---------- RECORDS FOR THE TASK
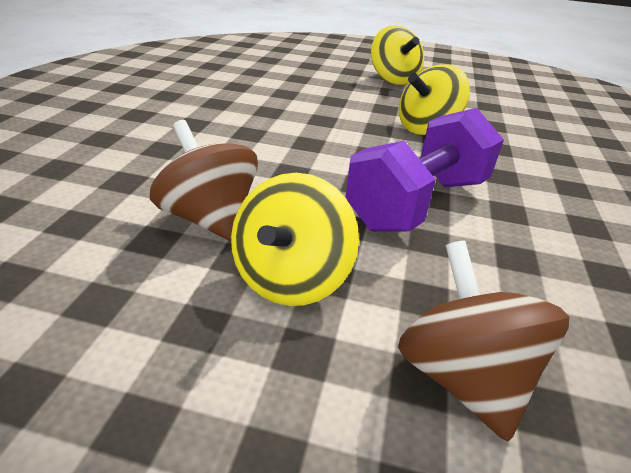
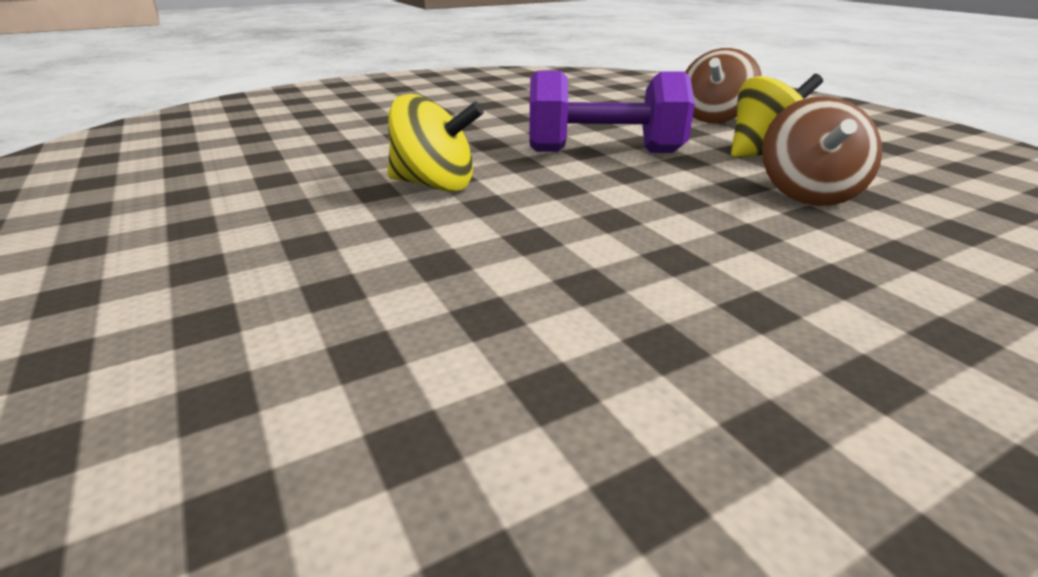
camera: 130 degrees left, 5 degrees down
yellow spinning top [371,25,424,85] -> none

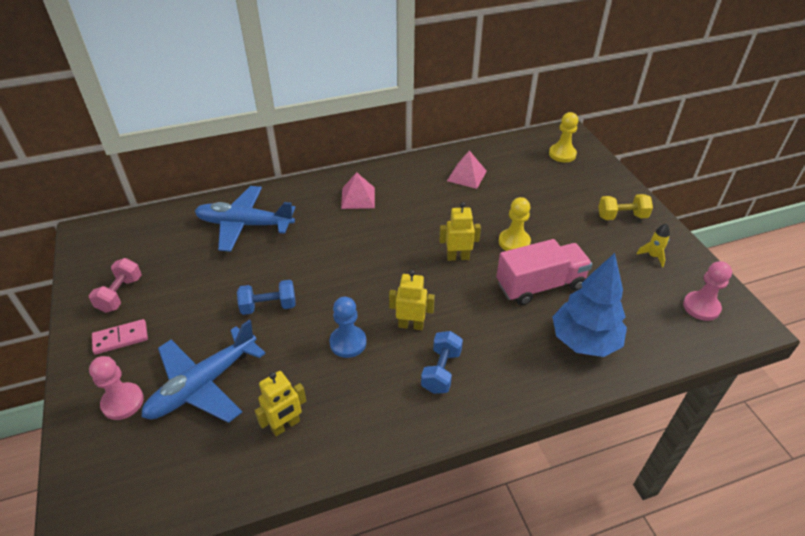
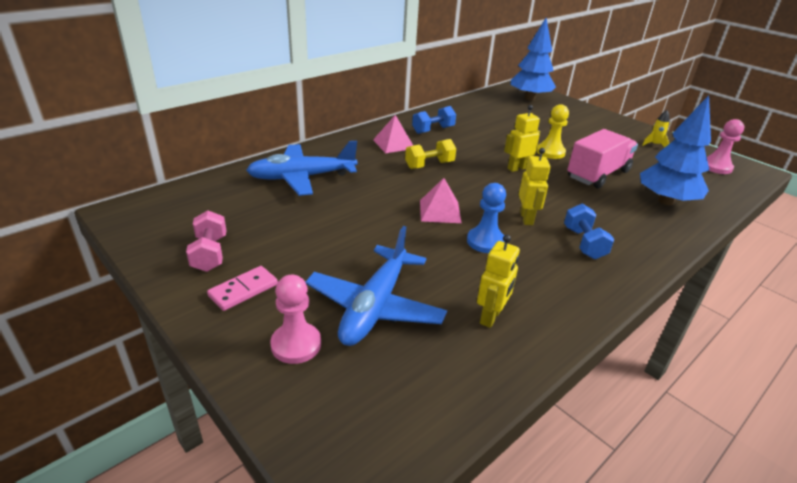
camera: 25 degrees left, 10 degrees down
blue dumbbell [237,280,296,315] -> blue dumbbell moved to [412,106,456,134]
yellow robot [389,270,435,330] -> yellow robot turned 105 degrees clockwise [519,148,551,225]
pink pyramid [447,150,487,189] -> pink pyramid moved to [420,178,461,223]
yellow pawn [549,112,578,162] -> blue tree [511,18,556,101]
yellow dumbbell [598,194,653,220] -> yellow dumbbell moved to [405,139,456,169]

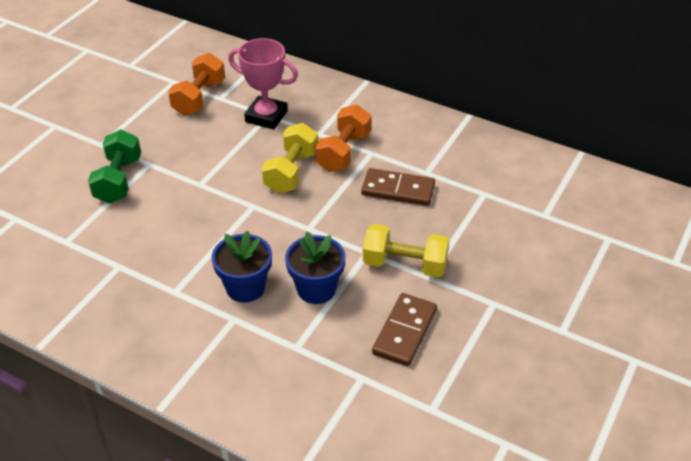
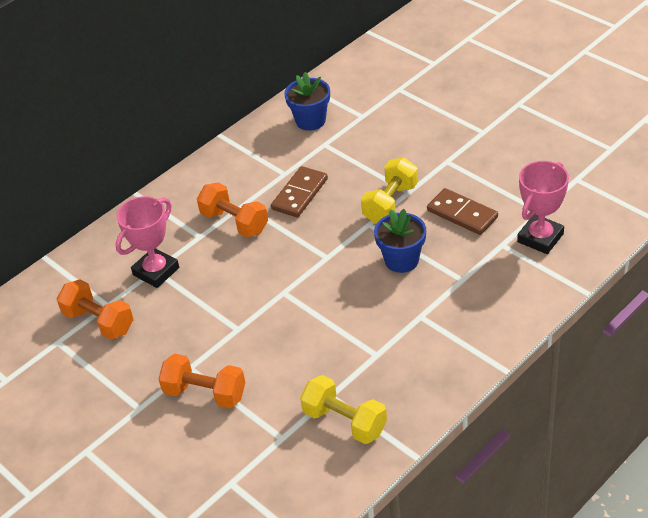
camera: 70 degrees left, 0 degrees up
green dumbbell [88,130,141,204] -> orange dumbbell [158,354,245,409]
blue flower pot [212,231,272,303] -> blue flower pot moved to [284,72,330,131]
yellow dumbbell [262,123,318,193] -> yellow dumbbell moved to [300,375,387,444]
none -> pink trophy [517,161,569,254]

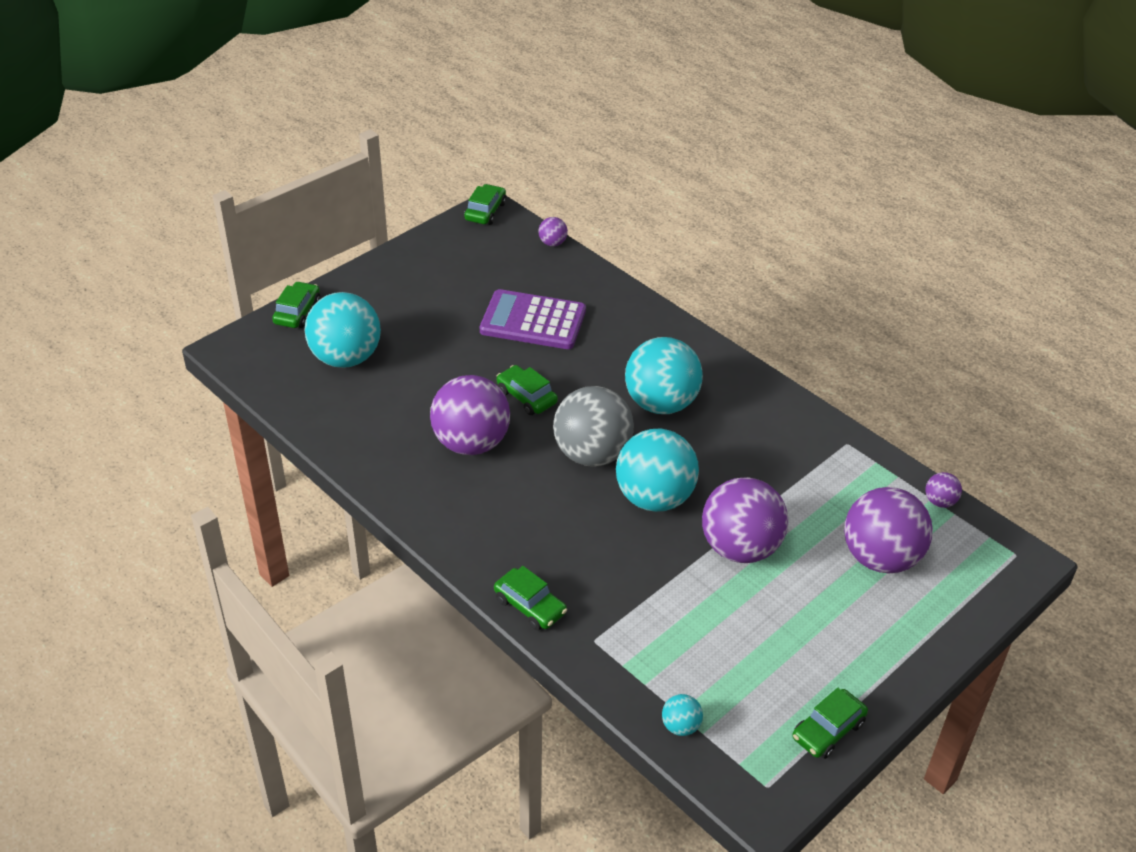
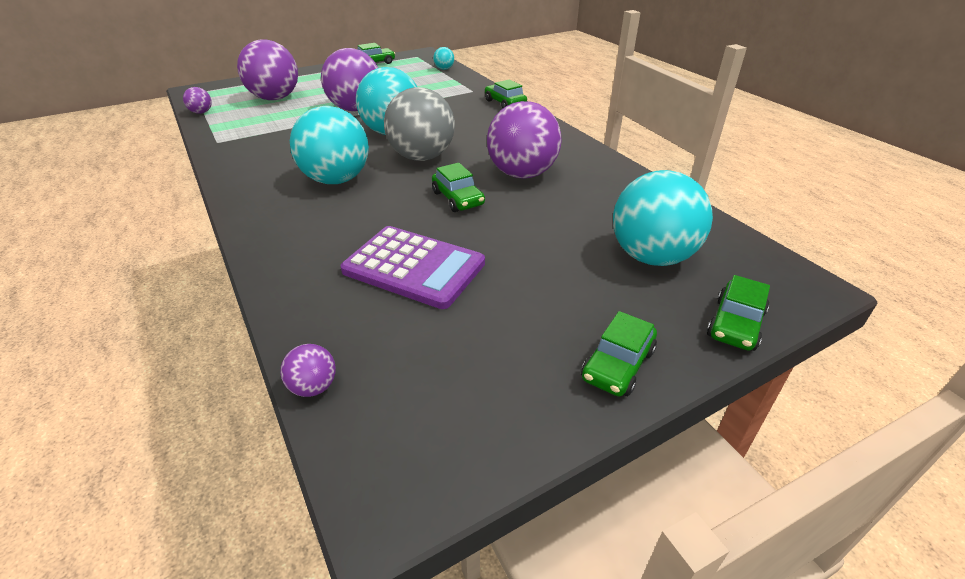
camera: 165 degrees left, 5 degrees down
green car [464,184,506,225] -> green car moved to [581,311,657,396]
--------------------
TASK INSTRUCTIONS:
All of the data should be returned word for word, with each picture left out.

RESULT FOR THIS EXERCISE:
camera: 130 degrees left, 5 degrees down
yellow spinning top [371,25,424,85] -> none

camera: 25 degrees left, 10 degrees down
blue dumbbell [237,280,296,315] -> blue dumbbell moved to [412,106,456,134]
yellow robot [389,270,435,330] -> yellow robot turned 105 degrees clockwise [519,148,551,225]
pink pyramid [447,150,487,189] -> pink pyramid moved to [420,178,461,223]
yellow pawn [549,112,578,162] -> blue tree [511,18,556,101]
yellow dumbbell [598,194,653,220] -> yellow dumbbell moved to [405,139,456,169]

camera: 70 degrees left, 0 degrees up
green dumbbell [88,130,141,204] -> orange dumbbell [158,354,245,409]
blue flower pot [212,231,272,303] -> blue flower pot moved to [284,72,330,131]
yellow dumbbell [262,123,318,193] -> yellow dumbbell moved to [300,375,387,444]
none -> pink trophy [517,161,569,254]

camera: 165 degrees left, 5 degrees down
green car [464,184,506,225] -> green car moved to [581,311,657,396]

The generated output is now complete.